Rewrite the material below with every "semicircle" changed to "half-circle" and everything else left as it is. Omit the pictures from your answer.
◇ ◇ ◇ ◇
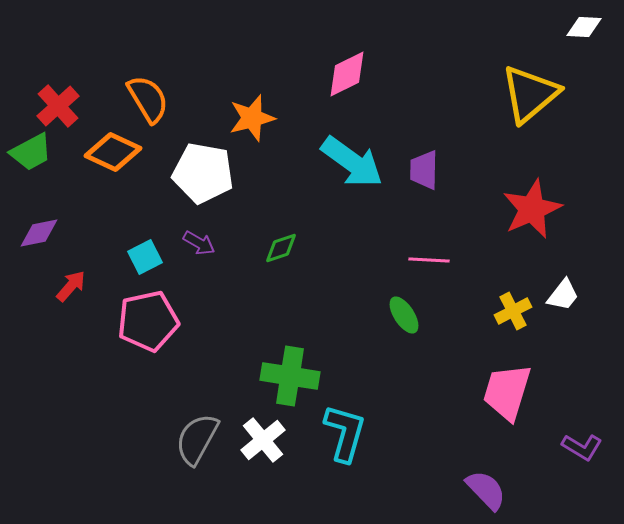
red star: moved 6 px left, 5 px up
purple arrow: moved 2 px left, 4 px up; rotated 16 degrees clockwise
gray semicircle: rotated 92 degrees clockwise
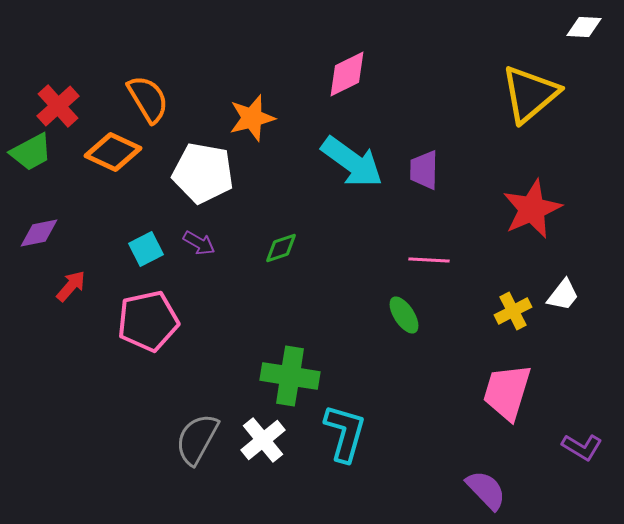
cyan square: moved 1 px right, 8 px up
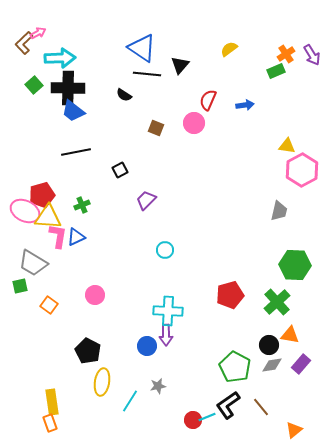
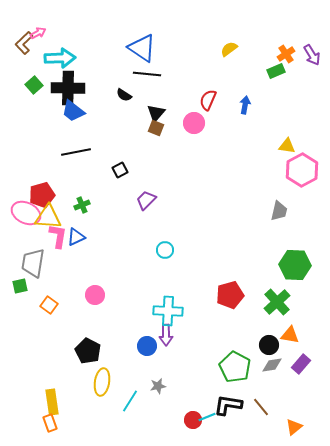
black triangle at (180, 65): moved 24 px left, 48 px down
blue arrow at (245, 105): rotated 72 degrees counterclockwise
pink ellipse at (25, 211): moved 1 px right, 2 px down
gray trapezoid at (33, 263): rotated 68 degrees clockwise
black L-shape at (228, 405): rotated 44 degrees clockwise
orange triangle at (294, 430): moved 3 px up
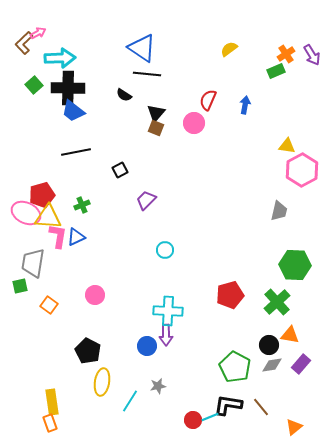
cyan line at (207, 417): moved 3 px right
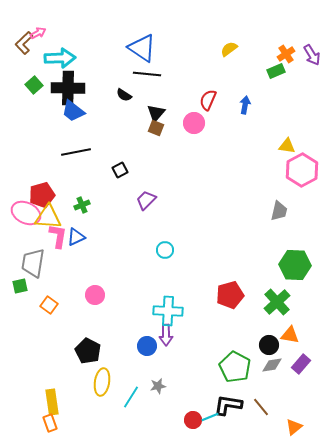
cyan line at (130, 401): moved 1 px right, 4 px up
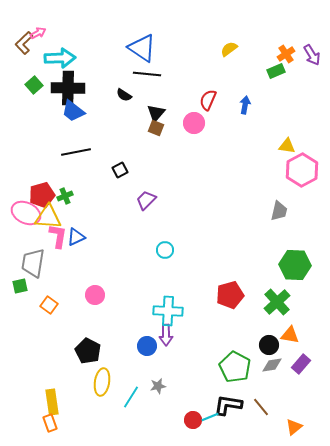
green cross at (82, 205): moved 17 px left, 9 px up
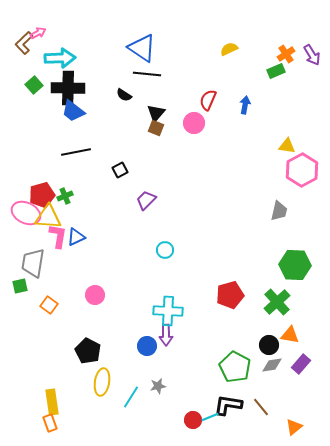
yellow semicircle at (229, 49): rotated 12 degrees clockwise
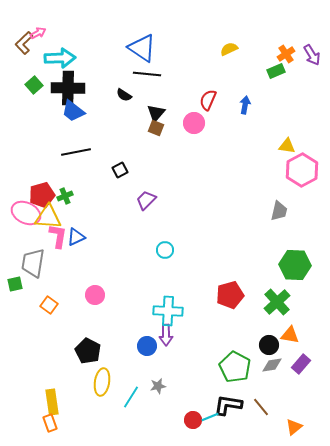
green square at (20, 286): moved 5 px left, 2 px up
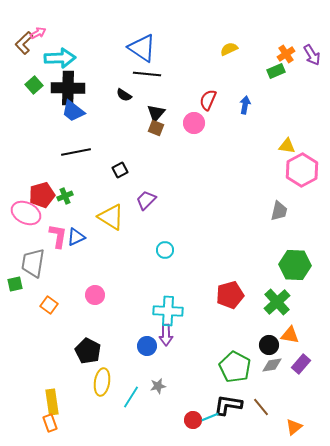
yellow triangle at (48, 217): moved 63 px right; rotated 28 degrees clockwise
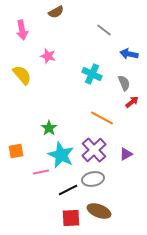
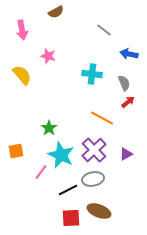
cyan cross: rotated 18 degrees counterclockwise
red arrow: moved 4 px left
pink line: rotated 42 degrees counterclockwise
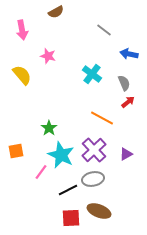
cyan cross: rotated 30 degrees clockwise
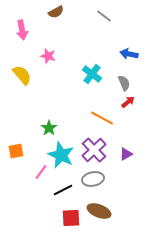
gray line: moved 14 px up
black line: moved 5 px left
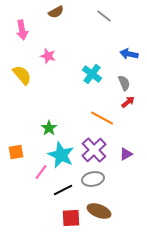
orange square: moved 1 px down
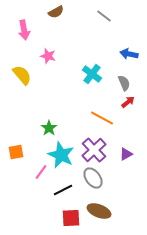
pink arrow: moved 2 px right
gray ellipse: moved 1 px up; rotated 65 degrees clockwise
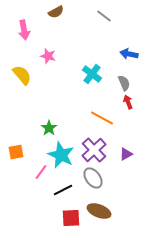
red arrow: rotated 72 degrees counterclockwise
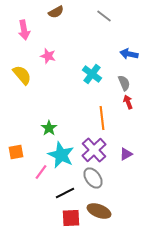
orange line: rotated 55 degrees clockwise
black line: moved 2 px right, 3 px down
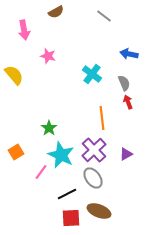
yellow semicircle: moved 8 px left
orange square: rotated 21 degrees counterclockwise
black line: moved 2 px right, 1 px down
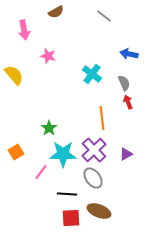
cyan star: moved 2 px right, 1 px up; rotated 24 degrees counterclockwise
black line: rotated 30 degrees clockwise
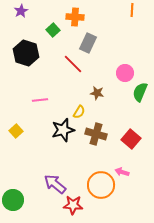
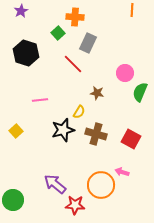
green square: moved 5 px right, 3 px down
red square: rotated 12 degrees counterclockwise
red star: moved 2 px right
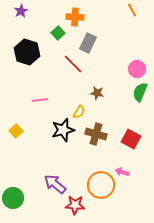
orange line: rotated 32 degrees counterclockwise
black hexagon: moved 1 px right, 1 px up
pink circle: moved 12 px right, 4 px up
green circle: moved 2 px up
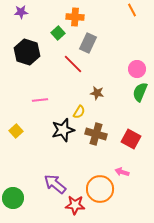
purple star: moved 1 px down; rotated 24 degrees clockwise
orange circle: moved 1 px left, 4 px down
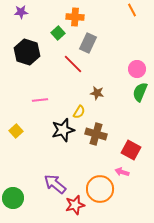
red square: moved 11 px down
red star: rotated 18 degrees counterclockwise
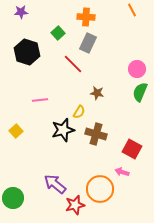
orange cross: moved 11 px right
red square: moved 1 px right, 1 px up
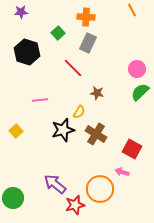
red line: moved 4 px down
green semicircle: rotated 24 degrees clockwise
brown cross: rotated 15 degrees clockwise
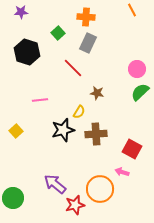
brown cross: rotated 35 degrees counterclockwise
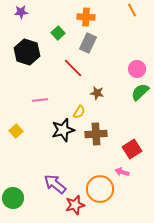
red square: rotated 30 degrees clockwise
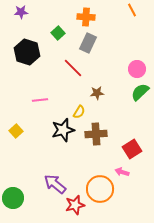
brown star: rotated 16 degrees counterclockwise
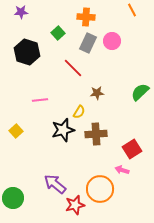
pink circle: moved 25 px left, 28 px up
pink arrow: moved 2 px up
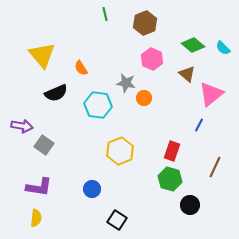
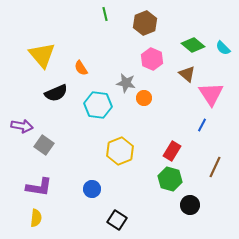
pink triangle: rotated 24 degrees counterclockwise
blue line: moved 3 px right
red rectangle: rotated 12 degrees clockwise
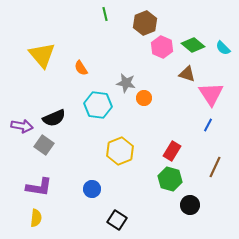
pink hexagon: moved 10 px right, 12 px up
brown triangle: rotated 24 degrees counterclockwise
black semicircle: moved 2 px left, 25 px down
blue line: moved 6 px right
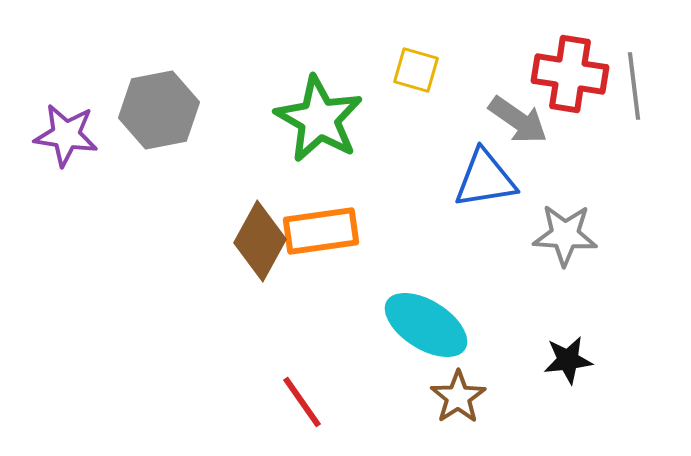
◇ ◇ ◇ ◇
- **Result**:
red star: moved 6 px left, 5 px up
purple arrow: moved 2 px left, 4 px up; rotated 16 degrees clockwise
gray half-circle: rotated 92 degrees clockwise
cyan square: moved 1 px right, 8 px up
black triangle at (180, 65): moved 24 px left, 48 px down
blue arrow at (245, 105): rotated 72 degrees counterclockwise
pink ellipse at (25, 211): moved 1 px right, 2 px down
gray trapezoid at (33, 263): rotated 68 degrees clockwise
black L-shape at (228, 405): rotated 44 degrees clockwise
orange triangle at (294, 430): moved 3 px up
cyan line at (207, 417): moved 3 px right
cyan line at (130, 401): moved 1 px right, 4 px up
green cross at (82, 205): moved 17 px left, 9 px up
yellow half-circle at (229, 49): rotated 12 degrees clockwise
green square at (20, 286): moved 5 px left, 2 px up
yellow triangle at (48, 217): moved 63 px right; rotated 28 degrees clockwise
cyan cross: rotated 18 degrees counterclockwise
red arrow: moved 4 px left
pink line: rotated 42 degrees counterclockwise
cyan cross: rotated 30 degrees clockwise
gray line: moved 14 px up
black line: moved 5 px left
orange square: moved 1 px down
pink arrow: moved 2 px right
gray ellipse: moved 1 px up; rotated 65 degrees clockwise
red arrow: rotated 72 degrees counterclockwise
orange line: rotated 55 degrees clockwise
black line: moved 2 px right, 3 px down
yellow half-circle: moved 8 px left
orange square: rotated 21 degrees counterclockwise
black line: moved 2 px right, 1 px down
cyan star: moved 2 px right, 1 px up; rotated 24 degrees counterclockwise
black line: rotated 30 degrees clockwise
green square: moved 5 px right, 3 px down
red square: rotated 12 degrees counterclockwise
red star: moved 2 px right
orange line: rotated 32 degrees counterclockwise
black hexagon: moved 1 px right, 1 px up
pink circle: moved 12 px right, 4 px up
green circle: moved 2 px up
purple star: moved 1 px down; rotated 24 degrees clockwise
orange circle: moved 1 px left, 4 px down
red square: moved 11 px down
red star: rotated 18 degrees counterclockwise
orange cross: moved 11 px right
red square: moved 1 px right, 1 px up
red line: moved 4 px down
green half-circle: rotated 24 degrees clockwise
brown cross: rotated 15 degrees clockwise
brown cross: rotated 35 degrees counterclockwise
red square: rotated 30 degrees clockwise
brown star: rotated 16 degrees counterclockwise
pink circle: moved 25 px left, 28 px up
pink arrow: moved 2 px up
pink triangle: rotated 24 degrees counterclockwise
blue line: moved 3 px right
red rectangle: rotated 12 degrees clockwise
pink hexagon: moved 10 px right, 12 px up
brown triangle: rotated 24 degrees counterclockwise
black half-circle: moved 2 px left, 25 px down
blue line: moved 6 px right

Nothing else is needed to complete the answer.